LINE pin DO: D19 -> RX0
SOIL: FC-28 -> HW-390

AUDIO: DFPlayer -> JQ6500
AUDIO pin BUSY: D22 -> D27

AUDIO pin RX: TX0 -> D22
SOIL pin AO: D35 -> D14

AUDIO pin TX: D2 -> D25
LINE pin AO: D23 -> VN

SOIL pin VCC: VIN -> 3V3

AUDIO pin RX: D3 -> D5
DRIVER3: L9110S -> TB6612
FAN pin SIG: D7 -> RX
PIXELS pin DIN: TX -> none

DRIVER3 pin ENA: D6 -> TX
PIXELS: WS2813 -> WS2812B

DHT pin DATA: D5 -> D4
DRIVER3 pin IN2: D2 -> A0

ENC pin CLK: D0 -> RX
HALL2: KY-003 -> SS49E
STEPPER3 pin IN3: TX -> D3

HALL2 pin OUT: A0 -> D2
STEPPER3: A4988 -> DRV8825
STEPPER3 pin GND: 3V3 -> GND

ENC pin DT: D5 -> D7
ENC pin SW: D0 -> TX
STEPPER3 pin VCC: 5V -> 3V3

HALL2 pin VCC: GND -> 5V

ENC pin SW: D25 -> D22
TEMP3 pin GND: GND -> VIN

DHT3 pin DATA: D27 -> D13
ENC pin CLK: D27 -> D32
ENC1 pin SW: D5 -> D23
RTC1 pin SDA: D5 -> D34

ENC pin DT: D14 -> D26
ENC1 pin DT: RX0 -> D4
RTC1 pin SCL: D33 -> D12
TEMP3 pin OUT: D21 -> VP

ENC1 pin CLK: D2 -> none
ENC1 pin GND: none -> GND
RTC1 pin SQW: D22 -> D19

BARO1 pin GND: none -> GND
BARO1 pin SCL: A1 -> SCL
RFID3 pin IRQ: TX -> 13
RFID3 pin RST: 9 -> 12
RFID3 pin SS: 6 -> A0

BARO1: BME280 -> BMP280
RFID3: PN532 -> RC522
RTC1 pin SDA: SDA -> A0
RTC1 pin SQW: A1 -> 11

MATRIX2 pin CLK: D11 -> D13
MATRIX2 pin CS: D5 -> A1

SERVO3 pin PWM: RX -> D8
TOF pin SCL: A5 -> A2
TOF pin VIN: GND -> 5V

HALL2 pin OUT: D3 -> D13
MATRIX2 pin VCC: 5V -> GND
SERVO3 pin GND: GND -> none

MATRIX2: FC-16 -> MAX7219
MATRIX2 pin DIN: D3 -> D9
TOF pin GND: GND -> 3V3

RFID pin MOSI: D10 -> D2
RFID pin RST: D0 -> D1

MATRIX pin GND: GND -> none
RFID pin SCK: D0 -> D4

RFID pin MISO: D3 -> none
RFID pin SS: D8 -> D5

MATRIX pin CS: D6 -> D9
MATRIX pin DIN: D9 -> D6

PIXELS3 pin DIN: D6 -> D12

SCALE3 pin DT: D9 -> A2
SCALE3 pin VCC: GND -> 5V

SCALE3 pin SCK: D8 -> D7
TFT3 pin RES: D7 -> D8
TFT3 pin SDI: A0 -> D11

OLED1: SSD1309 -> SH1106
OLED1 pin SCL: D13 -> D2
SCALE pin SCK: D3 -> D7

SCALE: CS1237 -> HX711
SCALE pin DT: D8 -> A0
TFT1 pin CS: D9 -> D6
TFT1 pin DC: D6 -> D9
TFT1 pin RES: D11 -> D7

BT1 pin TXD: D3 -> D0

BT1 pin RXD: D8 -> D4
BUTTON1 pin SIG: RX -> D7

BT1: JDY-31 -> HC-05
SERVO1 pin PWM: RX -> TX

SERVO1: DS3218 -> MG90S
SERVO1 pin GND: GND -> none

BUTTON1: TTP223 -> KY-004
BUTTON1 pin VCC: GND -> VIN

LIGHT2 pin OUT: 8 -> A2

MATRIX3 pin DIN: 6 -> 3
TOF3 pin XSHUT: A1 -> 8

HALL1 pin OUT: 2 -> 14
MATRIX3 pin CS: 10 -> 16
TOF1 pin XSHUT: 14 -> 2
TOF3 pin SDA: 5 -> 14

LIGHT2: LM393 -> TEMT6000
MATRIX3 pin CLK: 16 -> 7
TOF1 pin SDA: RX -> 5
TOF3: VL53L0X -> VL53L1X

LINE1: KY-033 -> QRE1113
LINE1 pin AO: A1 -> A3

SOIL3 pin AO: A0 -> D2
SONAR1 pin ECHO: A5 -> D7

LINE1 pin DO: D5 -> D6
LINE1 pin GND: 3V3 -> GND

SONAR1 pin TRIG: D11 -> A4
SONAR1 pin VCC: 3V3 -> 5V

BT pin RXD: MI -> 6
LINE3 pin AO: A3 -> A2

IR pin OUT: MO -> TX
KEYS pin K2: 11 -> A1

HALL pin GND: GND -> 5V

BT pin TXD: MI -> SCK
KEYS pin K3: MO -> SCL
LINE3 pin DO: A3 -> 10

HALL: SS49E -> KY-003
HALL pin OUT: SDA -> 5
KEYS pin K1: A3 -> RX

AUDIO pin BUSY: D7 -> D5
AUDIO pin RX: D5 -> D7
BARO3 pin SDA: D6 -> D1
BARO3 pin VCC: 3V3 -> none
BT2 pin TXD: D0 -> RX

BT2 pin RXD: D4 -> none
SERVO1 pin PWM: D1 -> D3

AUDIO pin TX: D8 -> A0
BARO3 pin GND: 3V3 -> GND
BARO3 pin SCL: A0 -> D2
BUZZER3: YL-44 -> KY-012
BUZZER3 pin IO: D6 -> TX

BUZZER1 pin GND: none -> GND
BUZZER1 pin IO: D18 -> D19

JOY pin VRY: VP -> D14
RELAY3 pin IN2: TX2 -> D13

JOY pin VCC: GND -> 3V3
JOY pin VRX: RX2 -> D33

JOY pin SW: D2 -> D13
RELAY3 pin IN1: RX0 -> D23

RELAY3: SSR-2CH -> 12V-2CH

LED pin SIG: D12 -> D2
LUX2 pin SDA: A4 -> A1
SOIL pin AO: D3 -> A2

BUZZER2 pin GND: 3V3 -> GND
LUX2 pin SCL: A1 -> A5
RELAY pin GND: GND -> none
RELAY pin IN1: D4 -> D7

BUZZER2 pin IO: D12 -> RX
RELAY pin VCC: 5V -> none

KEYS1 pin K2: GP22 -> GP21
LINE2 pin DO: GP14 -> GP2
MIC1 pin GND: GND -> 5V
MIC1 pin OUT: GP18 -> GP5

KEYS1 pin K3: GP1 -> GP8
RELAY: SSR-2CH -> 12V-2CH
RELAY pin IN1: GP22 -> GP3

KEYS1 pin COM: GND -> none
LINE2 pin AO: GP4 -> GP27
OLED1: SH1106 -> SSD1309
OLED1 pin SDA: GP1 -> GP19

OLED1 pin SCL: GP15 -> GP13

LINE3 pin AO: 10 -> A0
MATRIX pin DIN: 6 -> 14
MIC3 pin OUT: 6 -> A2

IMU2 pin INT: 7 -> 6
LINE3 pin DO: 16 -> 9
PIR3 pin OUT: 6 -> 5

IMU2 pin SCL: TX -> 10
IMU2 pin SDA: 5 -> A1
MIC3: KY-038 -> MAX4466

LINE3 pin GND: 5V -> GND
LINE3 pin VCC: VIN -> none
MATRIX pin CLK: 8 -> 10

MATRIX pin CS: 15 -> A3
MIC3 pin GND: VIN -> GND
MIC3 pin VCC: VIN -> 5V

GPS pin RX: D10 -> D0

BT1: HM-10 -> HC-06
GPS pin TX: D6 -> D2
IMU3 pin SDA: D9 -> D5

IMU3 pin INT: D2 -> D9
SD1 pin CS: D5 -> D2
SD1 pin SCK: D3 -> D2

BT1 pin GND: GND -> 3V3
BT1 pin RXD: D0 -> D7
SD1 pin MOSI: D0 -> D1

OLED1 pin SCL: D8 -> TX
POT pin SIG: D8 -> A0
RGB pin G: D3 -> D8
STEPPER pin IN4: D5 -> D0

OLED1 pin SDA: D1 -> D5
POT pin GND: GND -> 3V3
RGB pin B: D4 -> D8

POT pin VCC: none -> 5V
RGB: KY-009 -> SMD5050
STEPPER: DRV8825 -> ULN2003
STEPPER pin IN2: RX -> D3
= = = = = = =
▶ [EXERCISE]:
Set down verbatim only the lines between the start of the data above and the line with "RTC1 pin SQW: D22 -> D19", both boundaries included.

▶ [RESPONSE AREA]:
LINE pin DO: D19 -> RX0
SOIL: FC-28 -> HW-390

AUDIO: DFPlayer -> JQ6500
AUDIO pin BUSY: D22 -> D27

AUDIO pin RX: TX0 -> D22
SOIL pin AO: D35 -> D14

AUDIO pin TX: D2 -> D25
LINE pin AO: D23 -> VN

SOIL pin VCC: VIN -> 3V3

AUDIO pin RX: D3 -> D5
DRIVER3: L9110S -> TB6612
FAN pin SIG: D7 -> RX
PIXELS pin DIN: TX -> none

DRIVER3 pin ENA: D6 -> TX
PIXELS: WS2813 -> WS2812B

DHT pin DATA: D5 -> D4
DRIVER3 pin IN2: D2 -> A0

ENC pin CLK: D0 -> RX
HALL2: KY-003 -> SS49E
STEPPER3 pin IN3: TX -> D3

HALL2 pin OUT: A0 -> D2
STEPPER3: A4988 -> DRV8825
STEPPER3 pin GND: 3V3 -> GND

ENC pin DT: D5 -> D7
ENC pin SW: D0 -> TX
STEPPER3 pin VCC: 5V -> 3V3

HALL2 pin VCC: GND -> 5V

ENC pin SW: D25 -> D22
TEMP3 pin GND: GND -> VIN

DHT3 pin DATA: D27 -> D13
ENC pin CLK: D27 -> D32
ENC1 pin SW: D5 -> D23
RTC1 pin SDA: D5 -> D34

ENC pin DT: D14 -> D26
ENC1 pin DT: RX0 -> D4
RTC1 pin SCL: D33 -> D12
TEMP3 pin OUT: D21 -> VP

ENC1 pin CLK: D2 -> none
ENC1 pin GND: none -> GND
RTC1 pin SQW: D22 -> D19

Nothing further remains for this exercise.